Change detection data
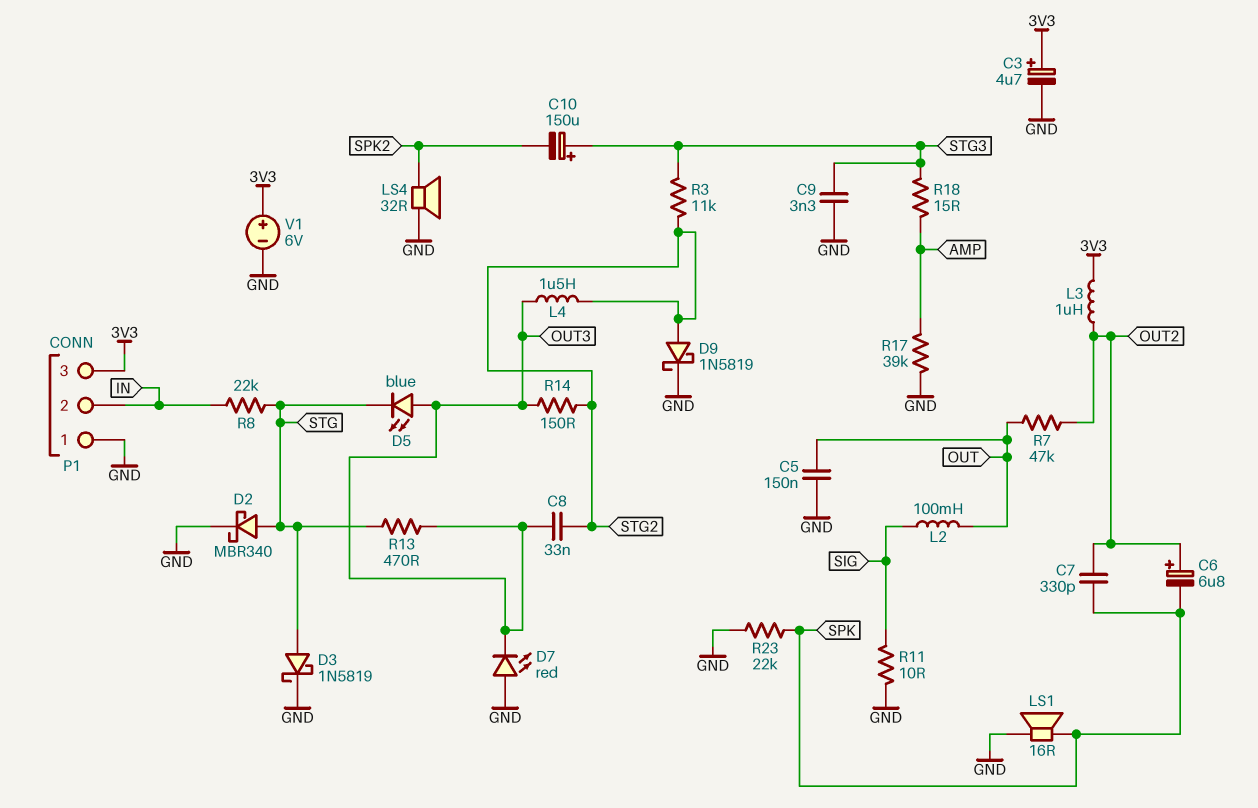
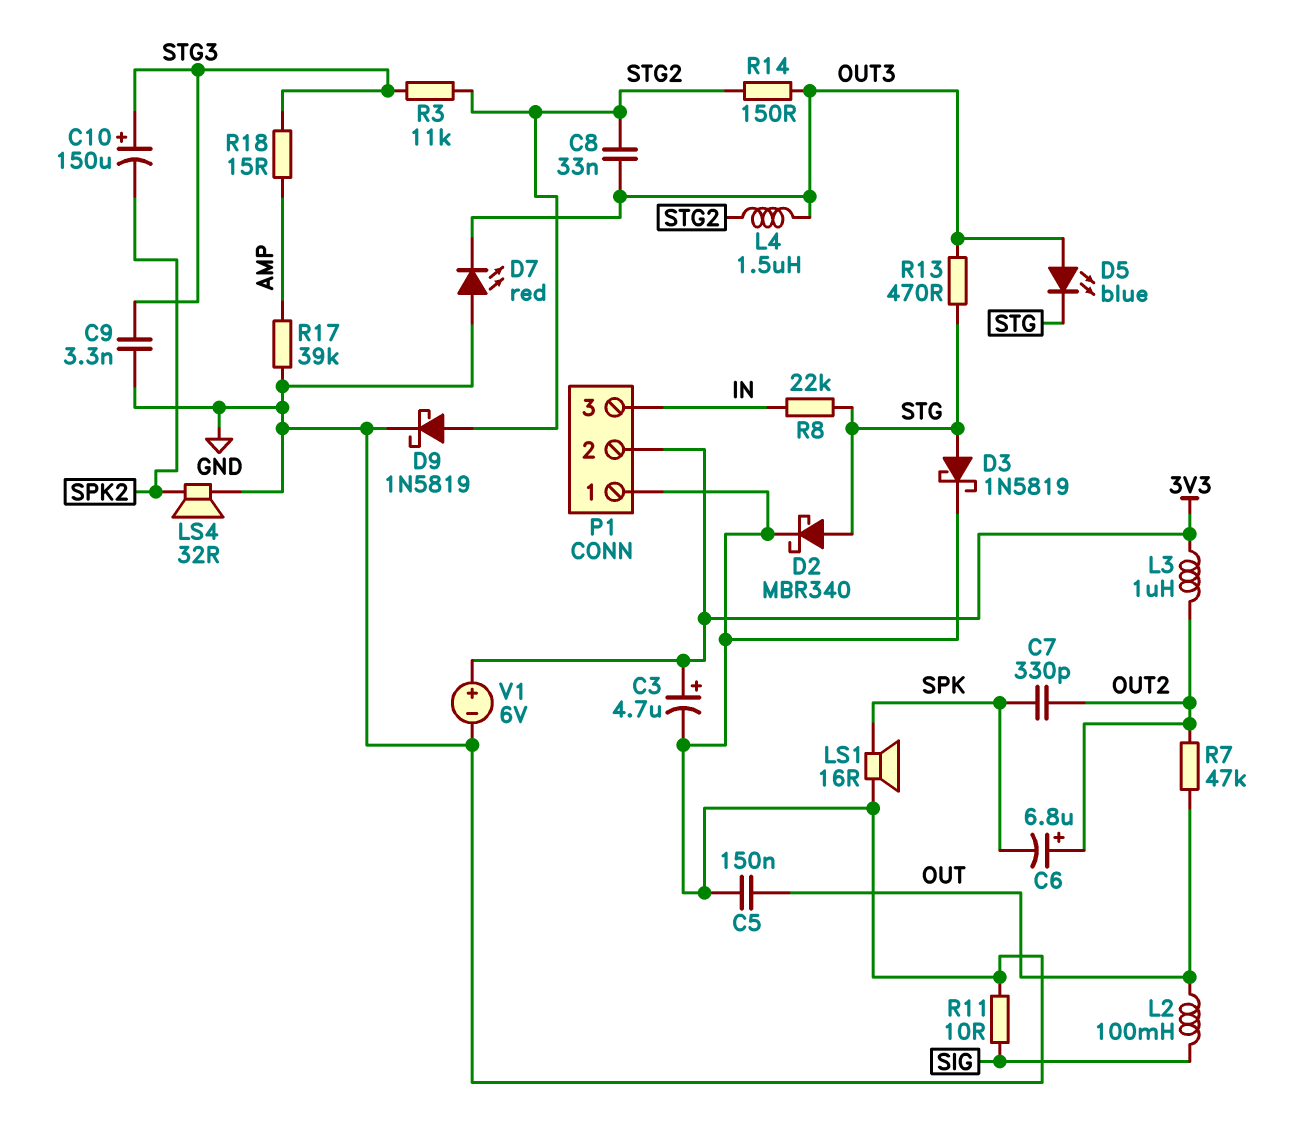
P1 pin 2: IN -> 3V3
P1 pin 3: 3V3 -> IN
R23: 22k (GND, SPK) -> none

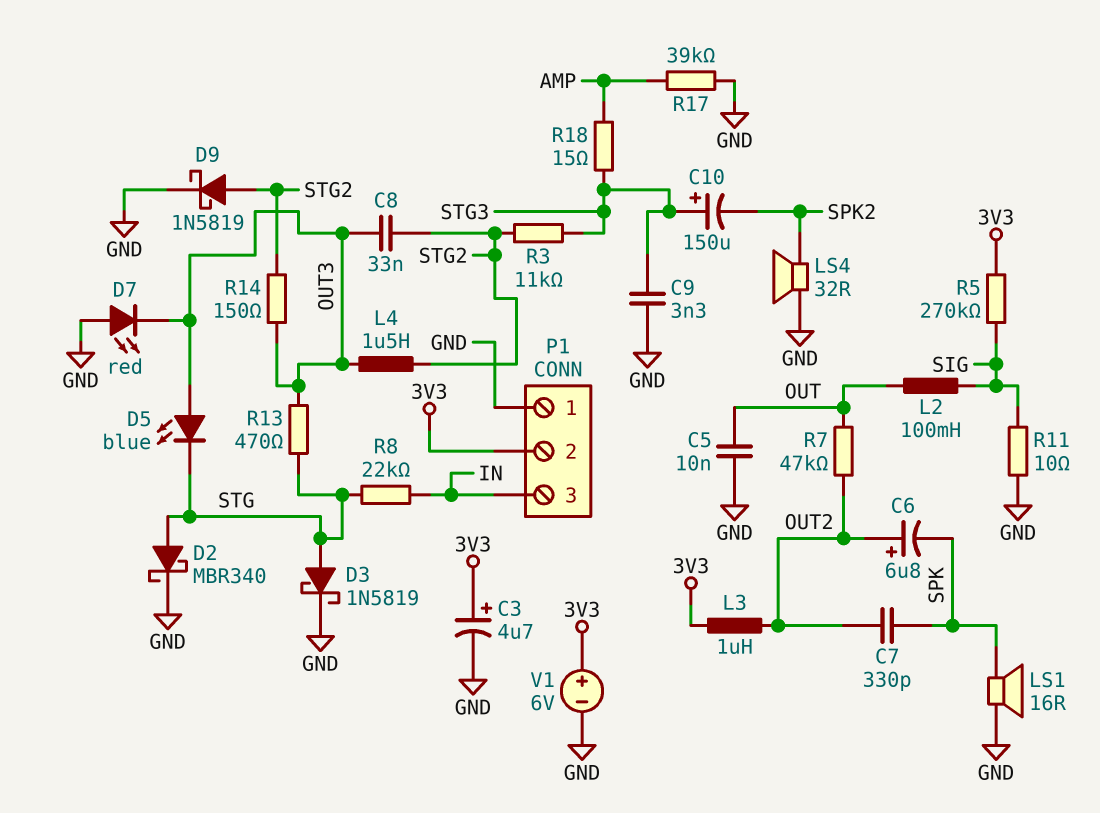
C5: 150nF (GND, OUT) -> 10nF (GND, OUT)
R5: none -> 270k (3V3, SIG)

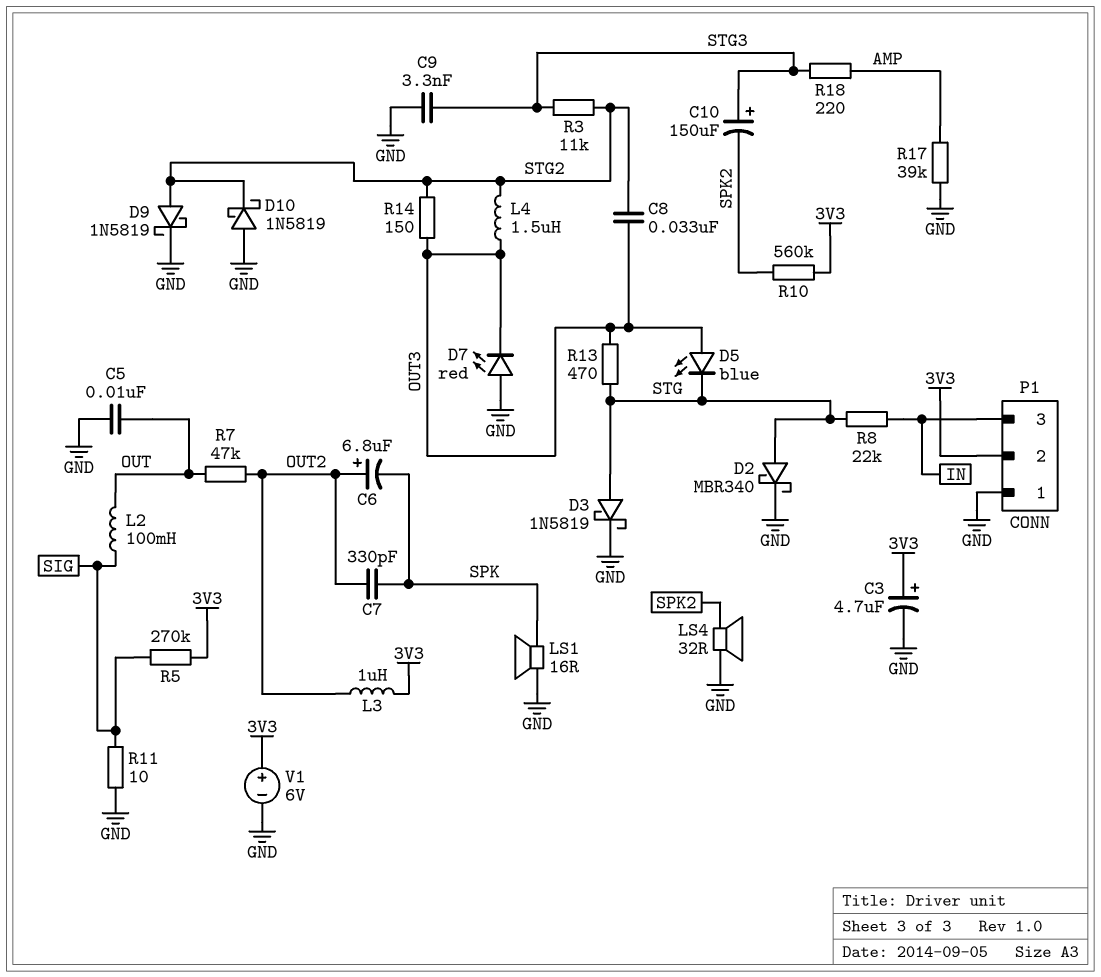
D10: none -> schottky 1N5819 (A GND, K STG2)
R10: none -> 560k (3V3, SPK2)
R18: 15 (AMP, STG3) -> 220 (AMP, STG3)

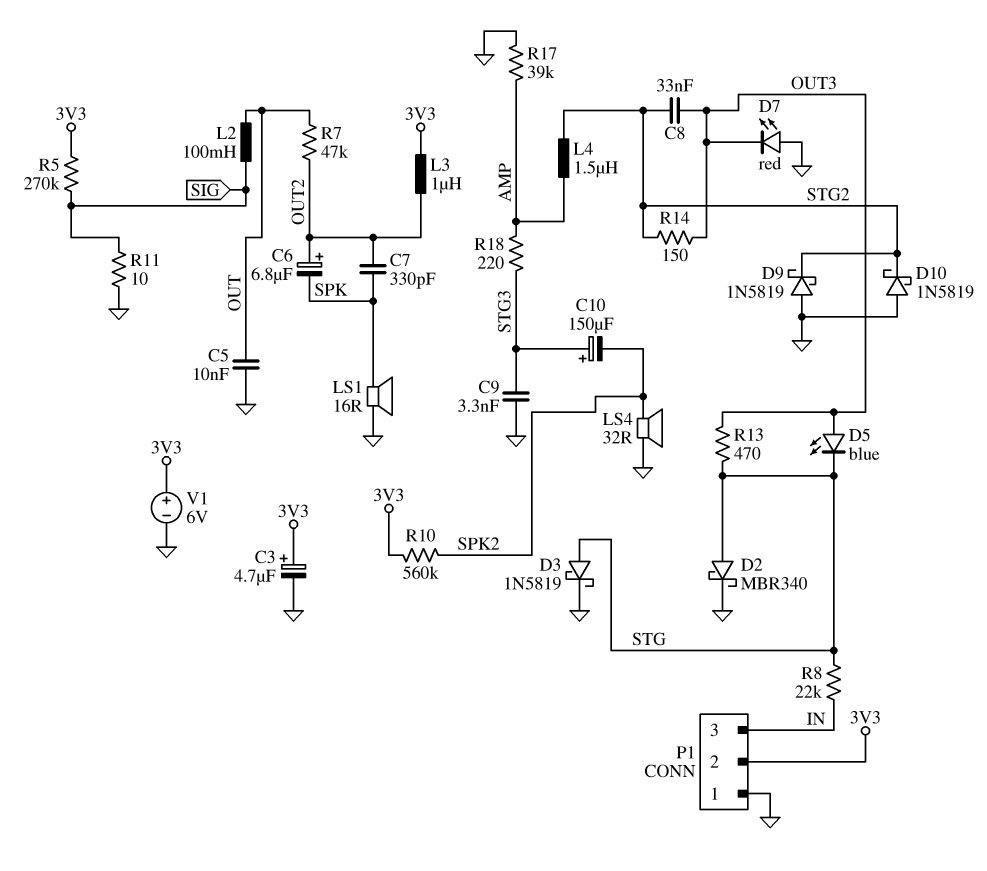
D9: schottky 1N5819 (A STG2, K GND) -> schottky 1N5819 (A GND, K STG2)
L4: 1.5uH (OUT3, STG2) -> 1.5uH (AMP, STG2)
R3: 11k (STG2, STG3) -> none

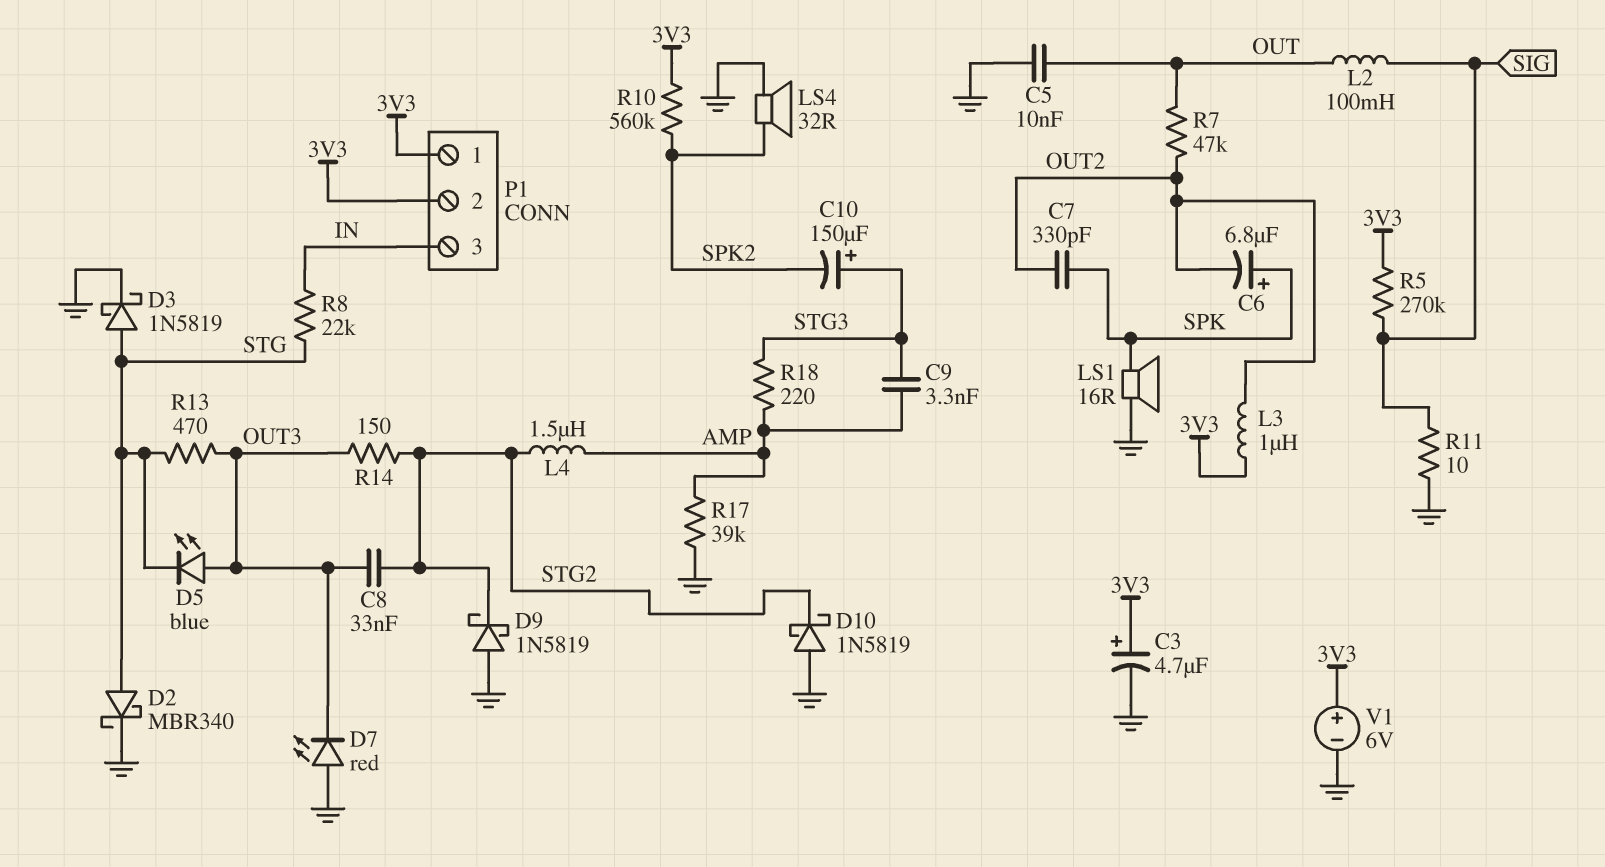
C6: 6.8uF (plus OUT2, minus SPK) -> 6.8uF (plus SPK, minus OUT2)
C9: 3.3nF (GND, STG3) -> 3.3nF (AMP, STG3)
P1 pin 1: GND -> 3V3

▶ [Your goal]:
Retype every entry exactly as written, but omit the pictures.

▶ [Written response]:
P1 pin 2: IN -> 3V3
P1 pin 3: 3V3 -> IN
R23: 22k (GND, SPK) -> none

C5: 150nF (GND, OUT) -> 10nF (GND, OUT)
R5: none -> 270k (3V3, SIG)

D10: none -> schottky 1N5819 (A GND, K STG2)
R10: none -> 560k (3V3, SPK2)
R18: 15 (AMP, STG3) -> 220 (AMP, STG3)

D9: schottky 1N5819 (A STG2, K GND) -> schottky 1N5819 (A GND, K STG2)
L4: 1.5uH (OUT3, STG2) -> 1.5uH (AMP, STG2)
R3: 11k (STG2, STG3) -> none

C6: 6.8uF (plus OUT2, minus SPK) -> 6.8uF (plus SPK, minus OUT2)
C9: 3.3nF (GND, STG3) -> 3.3nF (AMP, STG3)
P1 pin 1: GND -> 3V3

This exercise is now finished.